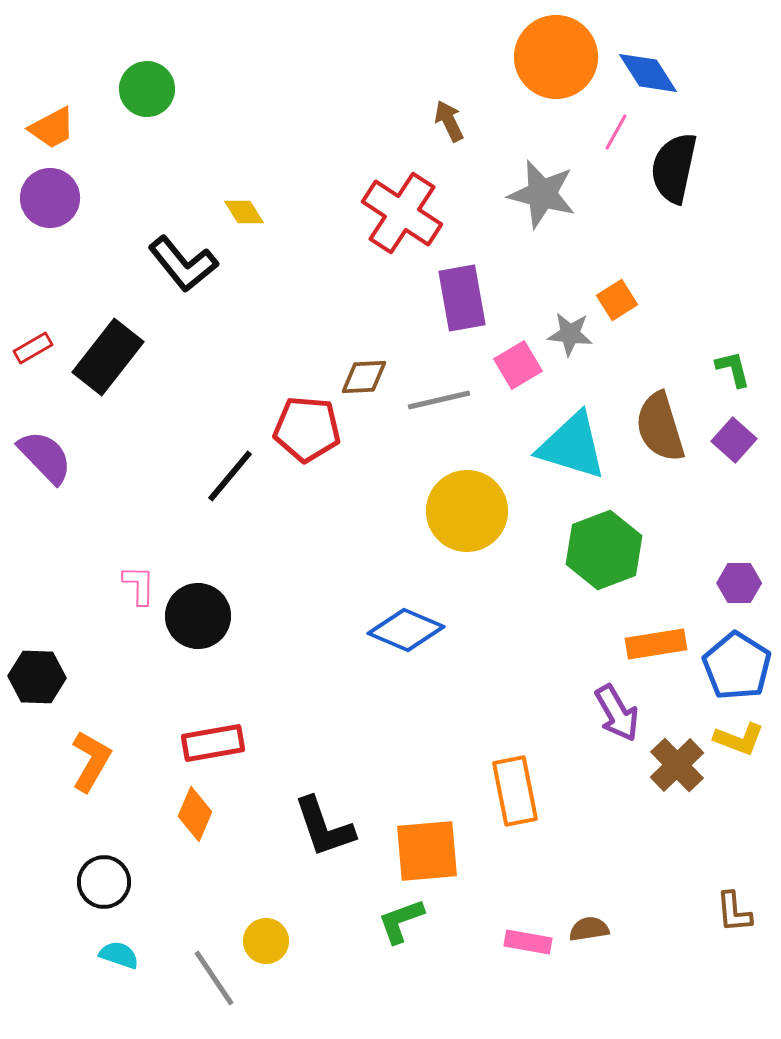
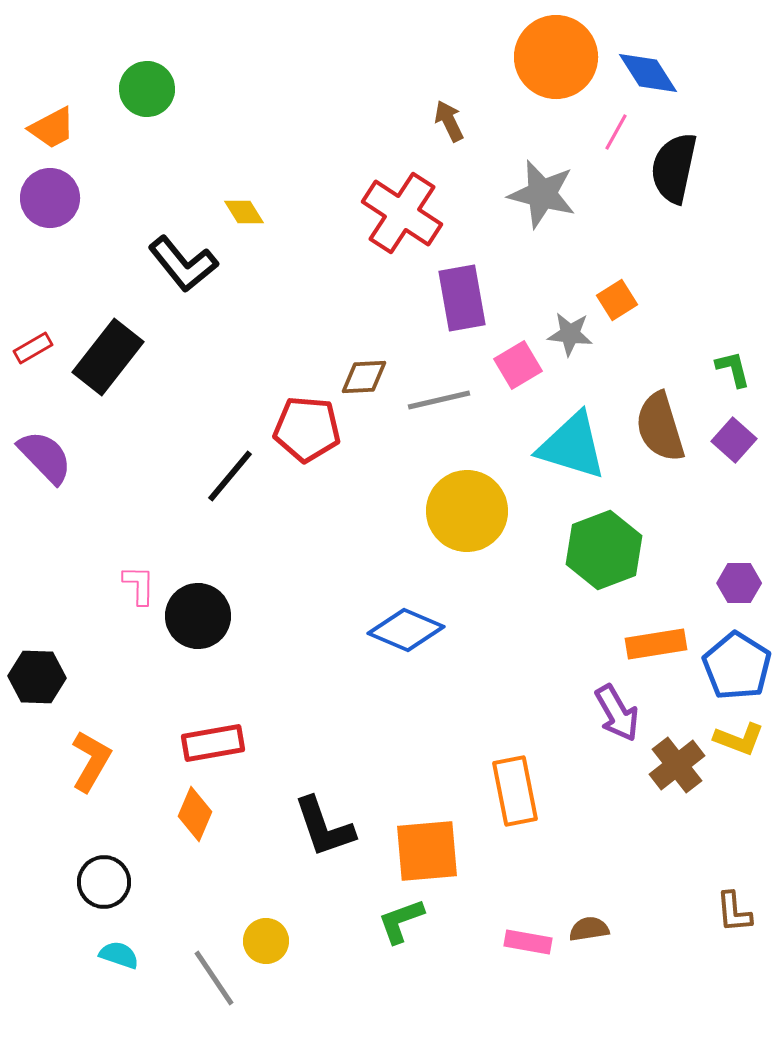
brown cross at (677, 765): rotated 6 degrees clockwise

————

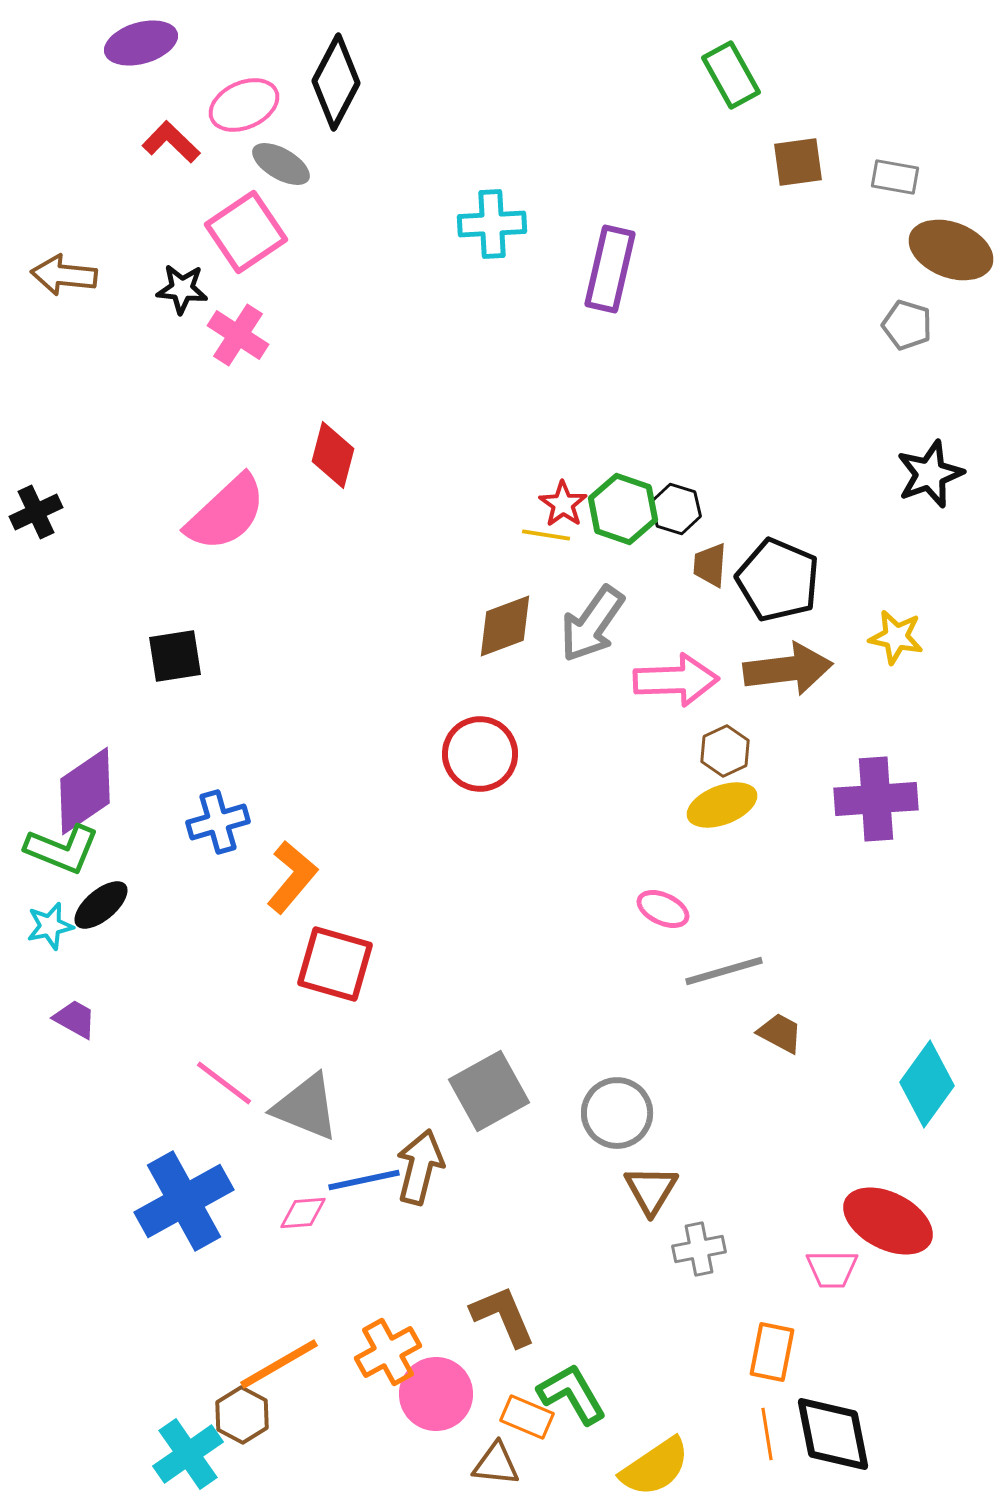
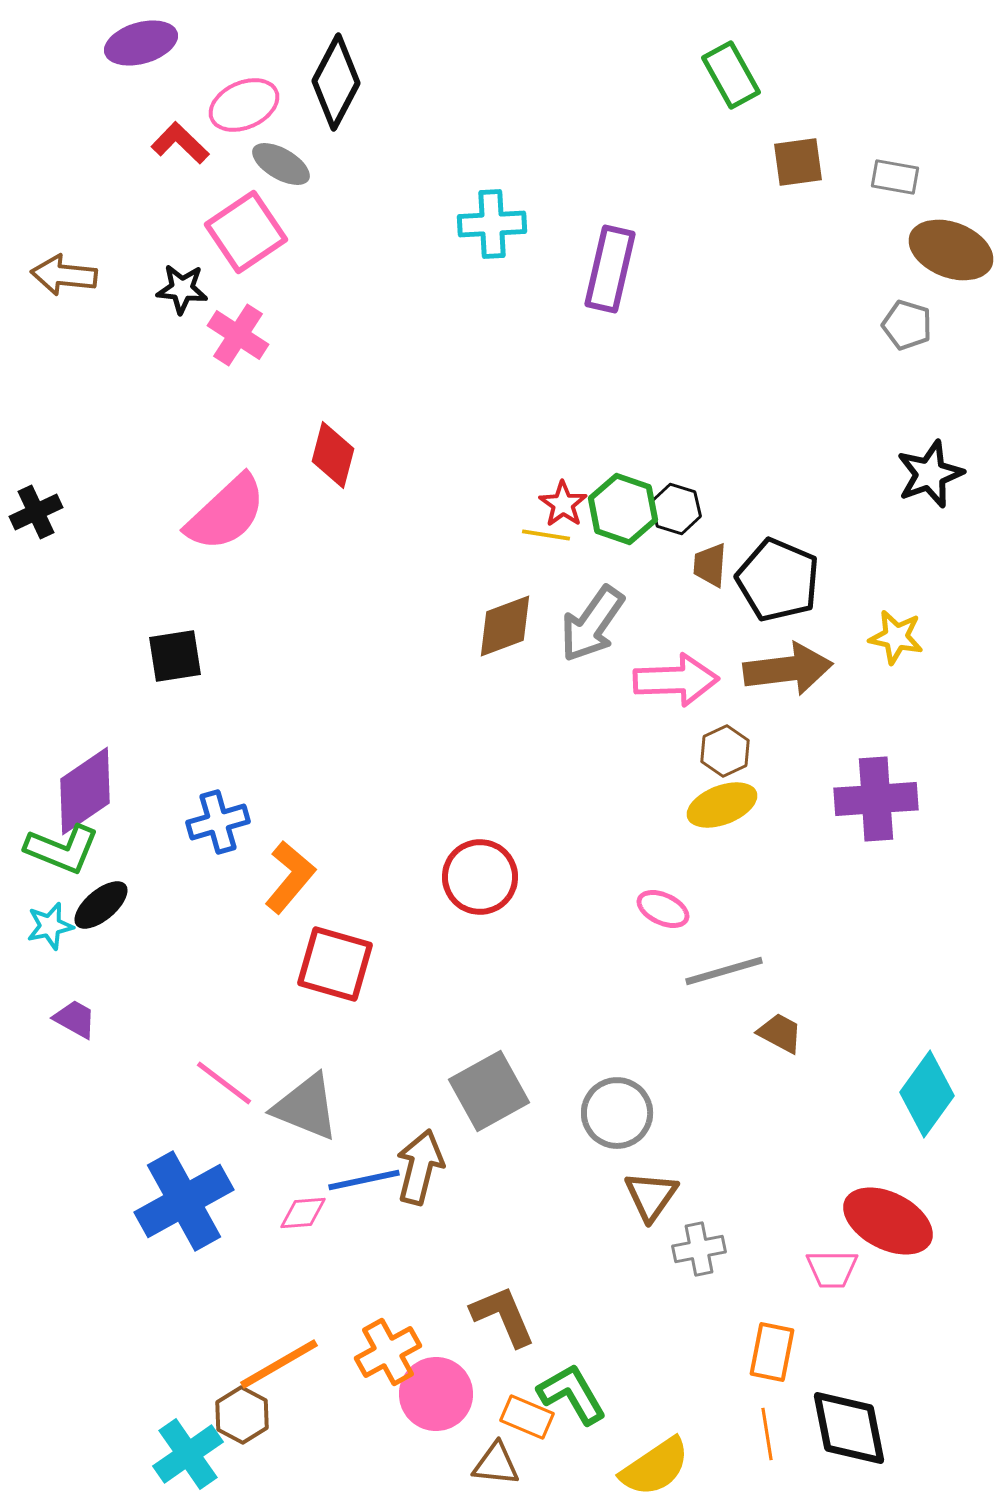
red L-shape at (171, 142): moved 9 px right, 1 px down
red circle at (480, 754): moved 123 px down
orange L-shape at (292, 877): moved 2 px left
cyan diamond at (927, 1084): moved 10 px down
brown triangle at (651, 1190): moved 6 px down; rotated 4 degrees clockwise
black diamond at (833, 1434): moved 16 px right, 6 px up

————

— What you are asked to do —
Copy all lines of the preceding data that hold the word "degrees".

— Result —
brown cross at (677, 765): rotated 6 degrees clockwise
brown triangle at (651, 1190): moved 6 px down; rotated 4 degrees clockwise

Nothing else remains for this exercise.